== What to work on ==
Within the records below, reproduce without change the lines from the line that has "TR101: NPN BC547" through the line that has "R1: 20k (+9V, RESET) -> 20k (GND, RESET)", and only those.

++++++++

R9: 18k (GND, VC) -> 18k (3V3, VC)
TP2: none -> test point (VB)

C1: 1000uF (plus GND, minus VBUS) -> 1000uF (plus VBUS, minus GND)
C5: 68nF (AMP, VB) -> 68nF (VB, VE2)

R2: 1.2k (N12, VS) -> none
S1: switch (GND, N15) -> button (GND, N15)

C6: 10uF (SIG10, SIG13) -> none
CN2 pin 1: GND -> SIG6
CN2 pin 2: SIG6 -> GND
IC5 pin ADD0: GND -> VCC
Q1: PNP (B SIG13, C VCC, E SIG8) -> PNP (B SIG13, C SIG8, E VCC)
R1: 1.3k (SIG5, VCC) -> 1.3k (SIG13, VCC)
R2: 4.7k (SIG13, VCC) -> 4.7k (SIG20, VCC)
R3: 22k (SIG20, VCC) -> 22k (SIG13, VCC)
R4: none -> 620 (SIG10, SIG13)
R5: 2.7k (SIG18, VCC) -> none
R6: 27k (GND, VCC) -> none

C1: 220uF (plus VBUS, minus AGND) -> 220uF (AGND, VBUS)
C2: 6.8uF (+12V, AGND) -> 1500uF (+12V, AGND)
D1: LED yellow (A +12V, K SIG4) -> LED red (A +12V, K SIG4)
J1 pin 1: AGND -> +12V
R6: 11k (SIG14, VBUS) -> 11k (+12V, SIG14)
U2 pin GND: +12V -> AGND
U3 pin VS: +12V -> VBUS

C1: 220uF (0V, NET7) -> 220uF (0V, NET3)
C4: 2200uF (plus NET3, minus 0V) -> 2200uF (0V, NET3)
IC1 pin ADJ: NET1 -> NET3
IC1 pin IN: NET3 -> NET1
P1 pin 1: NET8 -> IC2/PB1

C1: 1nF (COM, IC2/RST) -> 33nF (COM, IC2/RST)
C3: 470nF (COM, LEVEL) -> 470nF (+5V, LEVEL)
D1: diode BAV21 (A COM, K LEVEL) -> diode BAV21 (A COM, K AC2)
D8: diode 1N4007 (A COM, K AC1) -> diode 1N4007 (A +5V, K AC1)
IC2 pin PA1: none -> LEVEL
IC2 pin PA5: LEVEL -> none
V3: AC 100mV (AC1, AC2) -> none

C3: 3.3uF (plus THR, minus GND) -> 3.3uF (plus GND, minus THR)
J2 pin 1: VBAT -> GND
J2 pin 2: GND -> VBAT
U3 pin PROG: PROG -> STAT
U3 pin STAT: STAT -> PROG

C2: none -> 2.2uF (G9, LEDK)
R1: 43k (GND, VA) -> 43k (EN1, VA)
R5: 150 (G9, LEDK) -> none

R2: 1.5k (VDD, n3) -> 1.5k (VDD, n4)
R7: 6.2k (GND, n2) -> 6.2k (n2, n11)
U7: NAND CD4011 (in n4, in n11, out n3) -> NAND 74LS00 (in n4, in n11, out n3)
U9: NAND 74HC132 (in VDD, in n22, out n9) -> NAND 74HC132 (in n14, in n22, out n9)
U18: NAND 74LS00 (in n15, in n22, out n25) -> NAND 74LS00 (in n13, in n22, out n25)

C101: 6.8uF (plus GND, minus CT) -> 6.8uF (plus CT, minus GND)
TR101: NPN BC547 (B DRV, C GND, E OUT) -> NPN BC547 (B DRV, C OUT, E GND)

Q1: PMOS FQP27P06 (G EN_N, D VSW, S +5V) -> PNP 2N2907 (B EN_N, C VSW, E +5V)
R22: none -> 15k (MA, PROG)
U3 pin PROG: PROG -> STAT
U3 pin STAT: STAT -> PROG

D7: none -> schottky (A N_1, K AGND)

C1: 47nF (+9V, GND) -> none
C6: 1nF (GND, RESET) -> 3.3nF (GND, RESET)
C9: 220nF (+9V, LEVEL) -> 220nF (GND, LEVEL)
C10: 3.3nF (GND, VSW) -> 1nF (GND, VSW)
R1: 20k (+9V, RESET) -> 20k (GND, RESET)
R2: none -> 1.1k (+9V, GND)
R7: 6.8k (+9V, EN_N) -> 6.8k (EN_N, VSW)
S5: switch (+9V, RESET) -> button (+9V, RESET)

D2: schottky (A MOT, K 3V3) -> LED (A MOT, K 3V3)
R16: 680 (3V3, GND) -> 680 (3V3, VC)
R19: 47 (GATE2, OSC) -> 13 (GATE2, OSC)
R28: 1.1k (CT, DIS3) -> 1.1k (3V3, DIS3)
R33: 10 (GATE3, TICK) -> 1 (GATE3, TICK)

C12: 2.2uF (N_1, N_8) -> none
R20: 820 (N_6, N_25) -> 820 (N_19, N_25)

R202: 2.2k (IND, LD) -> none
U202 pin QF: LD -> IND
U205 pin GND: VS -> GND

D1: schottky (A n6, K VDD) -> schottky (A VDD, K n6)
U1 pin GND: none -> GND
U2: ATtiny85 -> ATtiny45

++++++++

== Result of this task ==
TR101: NPN BC547 (B DRV, C GND, E OUT) -> NPN BC547 (B DRV, C OUT, E GND)

Q1: PMOS FQP27P06 (G EN_N, D VSW, S +5V) -> PNP 2N2907 (B EN_N, C VSW, E +5V)
R22: none -> 15k (MA, PROG)
U3 pin PROG: PROG -> STAT
U3 pin STAT: STAT -> PROG

D7: none -> schottky (A N_1, K AGND)

C1: 47nF (+9V, GND) -> none
C6: 1nF (GND, RESET) -> 3.3nF (GND, RESET)
C9: 220nF (+9V, LEVEL) -> 220nF (GND, LEVEL)
C10: 3.3nF (GND, VSW) -> 1nF (GND, VSW)
R1: 20k (+9V, RESET) -> 20k (GND, RESET)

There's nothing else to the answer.